* [What is expected]: Of the lines in the data below, write out exactly those from the one holding "(174, 240) = (217, 230): white" through the one holding "(337, 237) = (323, 262): none -> white spoon", both included.

----------

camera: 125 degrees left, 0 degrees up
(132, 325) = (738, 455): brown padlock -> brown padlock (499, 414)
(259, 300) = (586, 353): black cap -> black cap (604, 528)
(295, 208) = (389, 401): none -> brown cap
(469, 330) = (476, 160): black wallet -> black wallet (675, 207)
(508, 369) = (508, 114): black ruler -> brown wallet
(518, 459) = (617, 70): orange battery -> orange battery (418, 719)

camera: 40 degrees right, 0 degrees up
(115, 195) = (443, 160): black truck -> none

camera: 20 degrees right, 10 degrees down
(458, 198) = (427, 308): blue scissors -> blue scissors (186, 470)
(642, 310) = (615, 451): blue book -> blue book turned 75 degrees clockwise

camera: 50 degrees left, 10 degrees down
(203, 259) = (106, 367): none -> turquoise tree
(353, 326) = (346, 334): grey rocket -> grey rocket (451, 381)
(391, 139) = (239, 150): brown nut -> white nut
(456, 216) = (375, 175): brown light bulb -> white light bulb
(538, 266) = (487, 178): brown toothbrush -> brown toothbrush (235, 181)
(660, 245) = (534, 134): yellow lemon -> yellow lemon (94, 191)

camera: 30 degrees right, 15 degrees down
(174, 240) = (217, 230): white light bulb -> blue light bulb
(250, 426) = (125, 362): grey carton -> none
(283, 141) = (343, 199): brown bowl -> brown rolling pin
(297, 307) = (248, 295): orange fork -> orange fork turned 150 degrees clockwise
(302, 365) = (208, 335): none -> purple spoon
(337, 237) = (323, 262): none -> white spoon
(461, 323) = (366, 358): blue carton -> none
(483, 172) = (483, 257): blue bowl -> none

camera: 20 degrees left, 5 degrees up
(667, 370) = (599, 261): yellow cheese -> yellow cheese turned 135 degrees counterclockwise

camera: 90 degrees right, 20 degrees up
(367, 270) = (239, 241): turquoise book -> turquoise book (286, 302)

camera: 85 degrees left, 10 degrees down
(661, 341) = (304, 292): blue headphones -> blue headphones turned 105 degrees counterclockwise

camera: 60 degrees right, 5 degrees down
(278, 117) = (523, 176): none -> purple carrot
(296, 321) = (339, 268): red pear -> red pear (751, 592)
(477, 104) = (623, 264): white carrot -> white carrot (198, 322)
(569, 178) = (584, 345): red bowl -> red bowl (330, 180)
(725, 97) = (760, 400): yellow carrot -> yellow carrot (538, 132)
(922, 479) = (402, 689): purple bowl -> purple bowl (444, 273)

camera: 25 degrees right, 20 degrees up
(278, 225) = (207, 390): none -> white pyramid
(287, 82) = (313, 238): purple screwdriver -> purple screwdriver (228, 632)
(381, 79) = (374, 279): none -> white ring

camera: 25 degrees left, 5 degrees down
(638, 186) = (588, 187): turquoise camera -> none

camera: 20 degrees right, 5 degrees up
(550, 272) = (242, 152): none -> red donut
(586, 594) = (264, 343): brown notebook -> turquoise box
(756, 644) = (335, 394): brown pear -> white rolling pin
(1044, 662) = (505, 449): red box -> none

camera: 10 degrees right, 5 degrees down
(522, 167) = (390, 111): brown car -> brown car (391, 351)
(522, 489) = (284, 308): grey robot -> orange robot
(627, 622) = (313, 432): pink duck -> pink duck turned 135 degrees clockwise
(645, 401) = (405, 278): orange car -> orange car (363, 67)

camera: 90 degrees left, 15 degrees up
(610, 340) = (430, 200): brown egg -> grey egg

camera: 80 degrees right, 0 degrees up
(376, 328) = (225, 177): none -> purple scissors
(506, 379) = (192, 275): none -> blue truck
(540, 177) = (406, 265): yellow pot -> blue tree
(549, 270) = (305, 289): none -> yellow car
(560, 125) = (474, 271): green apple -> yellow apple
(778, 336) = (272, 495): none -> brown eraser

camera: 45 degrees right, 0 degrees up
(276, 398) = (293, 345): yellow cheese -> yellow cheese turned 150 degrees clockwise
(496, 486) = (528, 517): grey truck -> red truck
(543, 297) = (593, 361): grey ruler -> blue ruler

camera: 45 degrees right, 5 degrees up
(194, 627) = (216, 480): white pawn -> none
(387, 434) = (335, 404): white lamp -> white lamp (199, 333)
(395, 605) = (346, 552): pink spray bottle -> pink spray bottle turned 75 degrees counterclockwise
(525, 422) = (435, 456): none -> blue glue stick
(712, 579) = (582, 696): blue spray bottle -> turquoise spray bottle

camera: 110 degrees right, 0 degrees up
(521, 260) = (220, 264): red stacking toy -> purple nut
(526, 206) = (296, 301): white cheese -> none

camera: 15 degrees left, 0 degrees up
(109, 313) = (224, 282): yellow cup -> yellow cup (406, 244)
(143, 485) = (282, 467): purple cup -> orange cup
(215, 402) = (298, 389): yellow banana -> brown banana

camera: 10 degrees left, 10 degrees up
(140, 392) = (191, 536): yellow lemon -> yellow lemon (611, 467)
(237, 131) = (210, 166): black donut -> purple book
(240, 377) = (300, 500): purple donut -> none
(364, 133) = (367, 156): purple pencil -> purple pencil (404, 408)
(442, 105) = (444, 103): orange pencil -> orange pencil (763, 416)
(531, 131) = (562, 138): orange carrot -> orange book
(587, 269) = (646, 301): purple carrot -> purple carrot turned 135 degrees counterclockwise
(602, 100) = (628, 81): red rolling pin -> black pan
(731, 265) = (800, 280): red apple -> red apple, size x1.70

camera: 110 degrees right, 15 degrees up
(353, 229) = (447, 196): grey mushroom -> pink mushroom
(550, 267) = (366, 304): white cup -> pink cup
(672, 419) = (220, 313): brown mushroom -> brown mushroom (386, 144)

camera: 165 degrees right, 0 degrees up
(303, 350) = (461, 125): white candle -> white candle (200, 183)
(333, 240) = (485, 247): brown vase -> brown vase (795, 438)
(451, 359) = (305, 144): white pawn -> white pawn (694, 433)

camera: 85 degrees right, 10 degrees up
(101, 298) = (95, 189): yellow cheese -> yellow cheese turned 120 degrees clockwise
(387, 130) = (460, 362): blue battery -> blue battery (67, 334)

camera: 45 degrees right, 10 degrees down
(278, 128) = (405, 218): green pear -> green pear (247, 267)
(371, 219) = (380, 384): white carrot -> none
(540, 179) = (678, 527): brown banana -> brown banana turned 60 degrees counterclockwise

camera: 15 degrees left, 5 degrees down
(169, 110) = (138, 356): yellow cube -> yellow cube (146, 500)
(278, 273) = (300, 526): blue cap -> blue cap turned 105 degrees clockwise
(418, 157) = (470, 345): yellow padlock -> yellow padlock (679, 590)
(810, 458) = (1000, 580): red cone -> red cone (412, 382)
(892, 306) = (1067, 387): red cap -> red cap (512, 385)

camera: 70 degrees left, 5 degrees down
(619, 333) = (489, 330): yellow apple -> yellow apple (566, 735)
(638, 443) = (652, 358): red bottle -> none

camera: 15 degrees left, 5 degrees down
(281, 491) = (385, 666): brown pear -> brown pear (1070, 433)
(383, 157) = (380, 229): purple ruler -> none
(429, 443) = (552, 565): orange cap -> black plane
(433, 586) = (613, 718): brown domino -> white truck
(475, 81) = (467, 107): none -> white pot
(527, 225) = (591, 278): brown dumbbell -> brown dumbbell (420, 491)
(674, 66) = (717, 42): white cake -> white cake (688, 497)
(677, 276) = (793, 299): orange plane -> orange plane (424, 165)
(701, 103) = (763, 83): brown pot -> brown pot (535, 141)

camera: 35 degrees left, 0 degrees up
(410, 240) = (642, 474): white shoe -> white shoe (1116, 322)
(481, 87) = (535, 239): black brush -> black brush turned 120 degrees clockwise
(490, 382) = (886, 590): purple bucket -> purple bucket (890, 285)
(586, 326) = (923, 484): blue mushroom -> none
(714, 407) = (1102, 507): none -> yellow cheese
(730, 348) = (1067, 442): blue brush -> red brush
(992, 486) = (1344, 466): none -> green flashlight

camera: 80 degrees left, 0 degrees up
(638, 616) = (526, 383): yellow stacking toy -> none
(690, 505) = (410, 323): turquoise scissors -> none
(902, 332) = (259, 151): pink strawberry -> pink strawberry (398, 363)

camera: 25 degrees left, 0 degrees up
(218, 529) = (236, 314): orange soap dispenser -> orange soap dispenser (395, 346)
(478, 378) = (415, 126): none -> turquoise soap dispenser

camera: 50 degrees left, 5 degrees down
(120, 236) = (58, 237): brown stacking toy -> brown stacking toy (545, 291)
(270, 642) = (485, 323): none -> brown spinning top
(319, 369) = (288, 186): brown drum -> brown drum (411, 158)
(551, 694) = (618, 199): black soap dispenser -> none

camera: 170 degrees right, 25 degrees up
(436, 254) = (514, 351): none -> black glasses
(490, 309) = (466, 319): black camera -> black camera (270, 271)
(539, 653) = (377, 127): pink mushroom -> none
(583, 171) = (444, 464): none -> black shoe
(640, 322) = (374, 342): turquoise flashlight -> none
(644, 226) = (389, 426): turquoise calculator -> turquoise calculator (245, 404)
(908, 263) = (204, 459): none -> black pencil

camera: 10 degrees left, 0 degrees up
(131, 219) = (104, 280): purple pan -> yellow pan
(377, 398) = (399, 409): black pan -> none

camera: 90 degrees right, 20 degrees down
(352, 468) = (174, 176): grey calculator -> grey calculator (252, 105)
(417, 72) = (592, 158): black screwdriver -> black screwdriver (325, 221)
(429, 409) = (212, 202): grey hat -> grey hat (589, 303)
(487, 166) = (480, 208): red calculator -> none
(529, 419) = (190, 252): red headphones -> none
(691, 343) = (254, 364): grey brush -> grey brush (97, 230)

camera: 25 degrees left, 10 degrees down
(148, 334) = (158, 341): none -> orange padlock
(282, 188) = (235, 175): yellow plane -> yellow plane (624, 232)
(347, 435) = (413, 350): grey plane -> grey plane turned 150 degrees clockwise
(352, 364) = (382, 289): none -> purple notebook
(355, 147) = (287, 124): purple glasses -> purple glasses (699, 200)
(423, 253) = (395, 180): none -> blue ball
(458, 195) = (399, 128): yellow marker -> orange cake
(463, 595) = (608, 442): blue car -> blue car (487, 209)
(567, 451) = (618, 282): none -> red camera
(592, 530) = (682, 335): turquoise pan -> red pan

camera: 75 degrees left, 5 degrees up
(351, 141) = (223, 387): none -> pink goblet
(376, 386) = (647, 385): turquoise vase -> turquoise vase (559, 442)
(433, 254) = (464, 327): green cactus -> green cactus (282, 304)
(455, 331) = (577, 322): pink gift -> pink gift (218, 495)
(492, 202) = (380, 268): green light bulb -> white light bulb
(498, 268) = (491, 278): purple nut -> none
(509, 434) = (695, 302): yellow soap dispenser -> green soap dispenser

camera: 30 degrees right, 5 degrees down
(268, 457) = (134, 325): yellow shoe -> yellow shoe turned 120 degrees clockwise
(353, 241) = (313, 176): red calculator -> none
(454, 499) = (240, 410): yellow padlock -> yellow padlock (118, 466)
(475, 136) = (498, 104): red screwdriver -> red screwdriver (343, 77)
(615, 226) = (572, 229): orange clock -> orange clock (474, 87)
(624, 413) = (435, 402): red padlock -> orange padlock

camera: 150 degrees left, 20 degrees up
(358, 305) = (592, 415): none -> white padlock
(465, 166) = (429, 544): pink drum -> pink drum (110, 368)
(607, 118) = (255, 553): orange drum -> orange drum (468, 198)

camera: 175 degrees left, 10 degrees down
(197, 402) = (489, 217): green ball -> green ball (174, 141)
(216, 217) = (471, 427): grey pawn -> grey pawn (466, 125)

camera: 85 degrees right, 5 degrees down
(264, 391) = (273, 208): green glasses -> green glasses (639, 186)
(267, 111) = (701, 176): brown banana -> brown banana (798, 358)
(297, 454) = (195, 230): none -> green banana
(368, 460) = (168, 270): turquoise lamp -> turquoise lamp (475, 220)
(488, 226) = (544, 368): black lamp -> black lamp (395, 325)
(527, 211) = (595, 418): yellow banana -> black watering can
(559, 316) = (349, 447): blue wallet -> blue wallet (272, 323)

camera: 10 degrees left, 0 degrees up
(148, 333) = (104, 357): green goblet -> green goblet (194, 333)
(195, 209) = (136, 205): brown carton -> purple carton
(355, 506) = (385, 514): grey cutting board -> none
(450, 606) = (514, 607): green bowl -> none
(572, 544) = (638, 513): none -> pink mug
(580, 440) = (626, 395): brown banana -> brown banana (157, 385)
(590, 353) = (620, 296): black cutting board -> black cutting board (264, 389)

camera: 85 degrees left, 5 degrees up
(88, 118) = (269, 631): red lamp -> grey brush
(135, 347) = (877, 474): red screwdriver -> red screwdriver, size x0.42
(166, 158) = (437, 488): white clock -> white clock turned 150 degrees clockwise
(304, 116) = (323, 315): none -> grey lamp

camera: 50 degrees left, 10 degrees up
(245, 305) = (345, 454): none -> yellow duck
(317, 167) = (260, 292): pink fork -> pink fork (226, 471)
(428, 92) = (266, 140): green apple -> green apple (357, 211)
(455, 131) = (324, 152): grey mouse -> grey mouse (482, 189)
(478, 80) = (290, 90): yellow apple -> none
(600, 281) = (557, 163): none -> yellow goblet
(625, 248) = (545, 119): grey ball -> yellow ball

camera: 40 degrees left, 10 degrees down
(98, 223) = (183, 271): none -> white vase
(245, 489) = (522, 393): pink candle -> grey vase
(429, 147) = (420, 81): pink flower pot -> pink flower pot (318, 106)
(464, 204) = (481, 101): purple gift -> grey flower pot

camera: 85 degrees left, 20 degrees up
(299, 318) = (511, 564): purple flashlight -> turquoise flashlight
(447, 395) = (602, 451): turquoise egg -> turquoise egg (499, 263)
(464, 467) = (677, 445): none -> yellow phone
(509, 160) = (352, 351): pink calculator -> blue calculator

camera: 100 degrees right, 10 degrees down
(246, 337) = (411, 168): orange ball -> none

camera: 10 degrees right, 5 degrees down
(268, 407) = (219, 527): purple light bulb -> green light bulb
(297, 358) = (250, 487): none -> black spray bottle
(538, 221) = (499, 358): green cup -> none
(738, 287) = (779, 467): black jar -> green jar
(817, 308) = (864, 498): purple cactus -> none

----------

* [Solution to this exercise]:
(174, 240) = (217, 230): white light bulb -> blue light bulb
(250, 426) = (125, 362): grey carton -> none
(283, 141) = (343, 199): brown bowl -> brown rolling pin
(297, 307) = (248, 295): orange fork -> orange fork turned 150 degrees clockwise
(302, 365) = (208, 335): none -> purple spoon
(337, 237) = (323, 262): none -> white spoon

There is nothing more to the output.